• [TRY IT]: Copy out the entries below precisely; nothing is to be omitted.

*** Opening PROVIDED INFORMATION ***

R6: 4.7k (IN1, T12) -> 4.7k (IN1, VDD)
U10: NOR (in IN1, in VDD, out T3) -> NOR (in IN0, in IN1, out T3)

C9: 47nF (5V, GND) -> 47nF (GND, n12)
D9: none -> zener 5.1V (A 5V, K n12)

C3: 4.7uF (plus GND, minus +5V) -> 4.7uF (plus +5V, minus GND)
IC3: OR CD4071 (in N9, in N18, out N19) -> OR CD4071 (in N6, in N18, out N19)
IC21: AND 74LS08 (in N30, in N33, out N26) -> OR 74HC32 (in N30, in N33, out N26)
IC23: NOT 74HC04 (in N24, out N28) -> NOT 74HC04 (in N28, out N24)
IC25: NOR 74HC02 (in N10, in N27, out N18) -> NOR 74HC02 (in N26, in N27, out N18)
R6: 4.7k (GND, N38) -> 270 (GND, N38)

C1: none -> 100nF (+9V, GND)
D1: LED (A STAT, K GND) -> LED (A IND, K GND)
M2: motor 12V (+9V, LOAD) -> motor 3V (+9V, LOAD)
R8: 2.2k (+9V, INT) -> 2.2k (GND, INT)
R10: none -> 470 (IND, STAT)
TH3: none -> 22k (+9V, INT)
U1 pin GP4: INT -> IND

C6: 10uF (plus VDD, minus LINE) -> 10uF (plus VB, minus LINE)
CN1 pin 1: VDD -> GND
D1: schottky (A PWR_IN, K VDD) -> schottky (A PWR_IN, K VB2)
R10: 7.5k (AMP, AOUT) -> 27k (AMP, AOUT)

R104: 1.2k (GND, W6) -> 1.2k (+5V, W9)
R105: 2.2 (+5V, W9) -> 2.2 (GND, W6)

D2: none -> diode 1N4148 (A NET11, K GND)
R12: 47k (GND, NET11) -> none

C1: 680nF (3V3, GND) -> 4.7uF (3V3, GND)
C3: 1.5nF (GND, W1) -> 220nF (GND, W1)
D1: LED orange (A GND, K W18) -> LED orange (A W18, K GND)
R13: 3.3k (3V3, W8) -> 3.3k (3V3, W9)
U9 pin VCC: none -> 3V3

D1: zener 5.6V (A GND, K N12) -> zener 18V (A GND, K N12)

*** Closing PROVIDED INFORMATION ***

• [ANSWER TO THE EXERCISE]:
R6: 4.7k (IN1, T12) -> 4.7k (IN1, VDD)
U10: NOR (in IN1, in VDD, out T3) -> NOR (in IN0, in IN1, out T3)

C9: 47nF (5V, GND) -> 47nF (GND, n12)
D9: none -> zener 5.1V (A 5V, K n12)

C3: 4.7uF (plus GND, minus +5V) -> 4.7uF (plus +5V, minus GND)
IC3: OR CD4071 (in N9, in N18, out N19) -> OR CD4071 (in N6, in N18, out N19)
IC21: AND 74LS08 (in N30, in N33, out N26) -> OR 74HC32 (in N30, in N33, out N26)
IC23: NOT 74HC04 (in N24, out N28) -> NOT 74HC04 (in N28, out N24)
IC25: NOR 74HC02 (in N10, in N27, out N18) -> NOR 74HC02 (in N26, in N27, out N18)
R6: 4.7k (GND, N38) -> 270 (GND, N38)

C1: none -> 100nF (+9V, GND)
D1: LED (A STAT, K GND) -> LED (A IND, K GND)
M2: motor 12V (+9V, LOAD) -> motor 3V (+9V, LOAD)
R8: 2.2k (+9V, INT) -> 2.2k (GND, INT)
R10: none -> 470 (IND, STAT)
TH3: none -> 22k (+9V, INT)
U1 pin GP4: INT -> IND

C6: 10uF (plus VDD, minus LINE) -> 10uF (plus VB, minus LINE)
CN1 pin 1: VDD -> GND
D1: schottky (A PWR_IN, K VDD) -> schottky (A PWR_IN, K VB2)
R10: 7.5k (AMP, AOUT) -> 27k (AMP, AOUT)

R104: 1.2k (GND, W6) -> 1.2k (+5V, W9)
R105: 2.2 (+5V, W9) -> 2.2 (GND, W6)

D2: none -> diode 1N4148 (A NET11, K GND)
R12: 47k (GND, NET11) -> none

C1: 680nF (3V3, GND) -> 4.7uF (3V3, GND)
C3: 1.5nF (GND, W1) -> 220nF (GND, W1)
D1: LED orange (A GND, K W18) -> LED orange (A W18, K GND)
R13: 3.3k (3V3, W8) -> 3.3k (3V3, W9)
U9 pin VCC: none -> 3V3

D1: zener 5.6V (A GND, K N12) -> zener 18V (A GND, K N12)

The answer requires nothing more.